=== Problem requirements ===
The following entries should be restated word for word, pictures excluded.

=== Data extracts ===
BEGIN

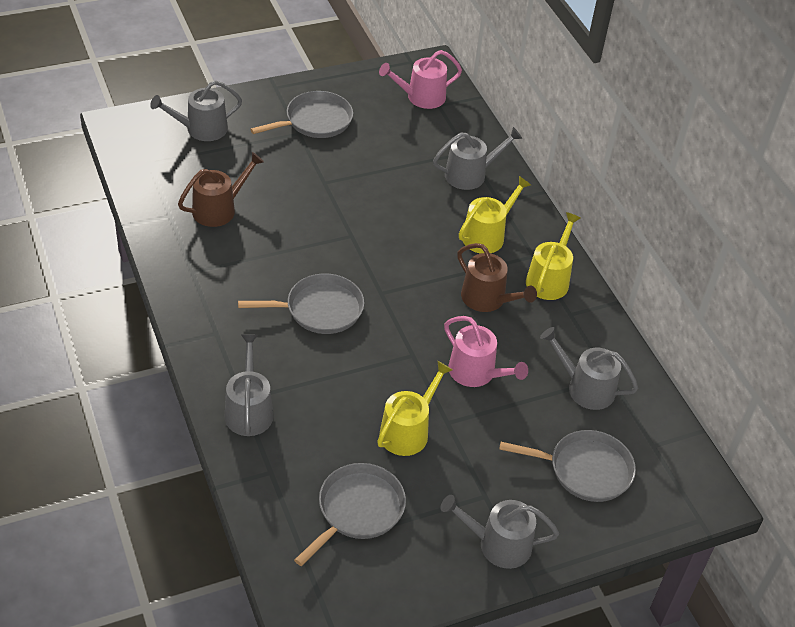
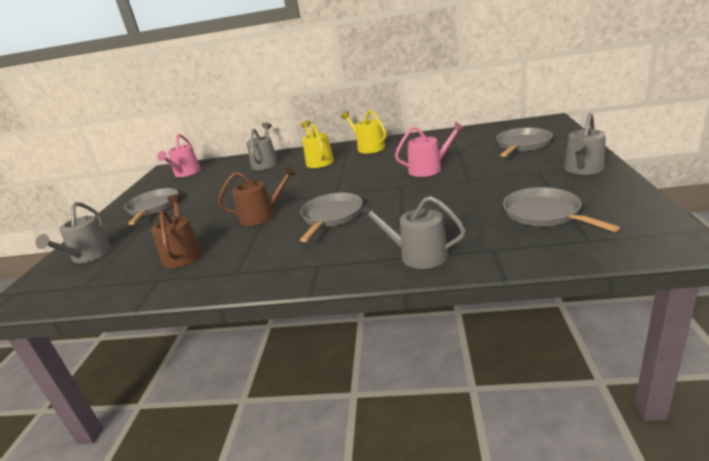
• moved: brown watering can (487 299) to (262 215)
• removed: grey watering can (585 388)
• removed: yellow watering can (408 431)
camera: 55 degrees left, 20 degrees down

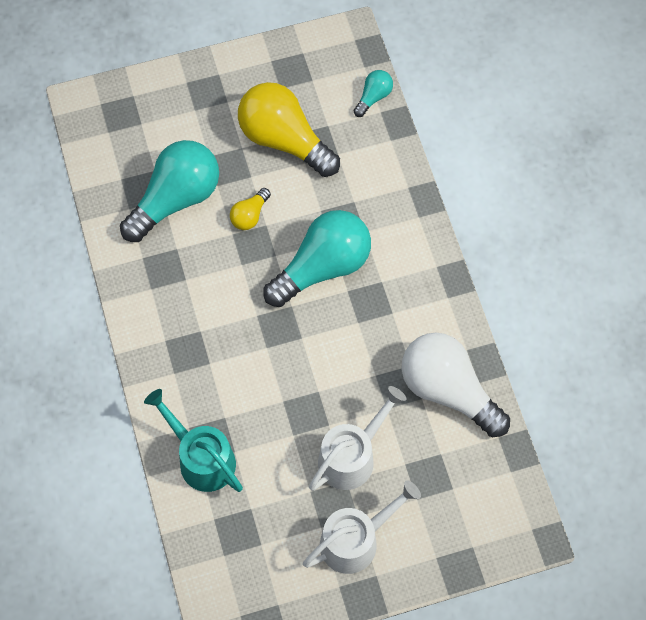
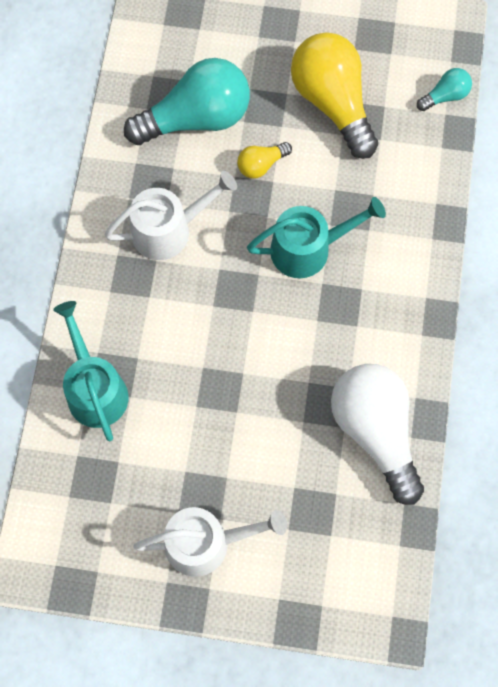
• replaced: turquoise light bulb (322 267) to turquoise watering can (308 248)
• moved: white watering can (352 456) to (169 229)
camera: 25 degrees right, 5 degrees up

END

=== Finished task ===
• moved: brown watering can (487 299) to (262 215)
• removed: grey watering can (585 388)
• removed: yellow watering can (408 431)
camera: 55 degrees left, 20 degrees down

• replaced: turquoise light bulb (322 267) to turquoise watering can (308 248)
• moved: white watering can (352 456) to (169 229)
camera: 25 degrees right, 5 degrees up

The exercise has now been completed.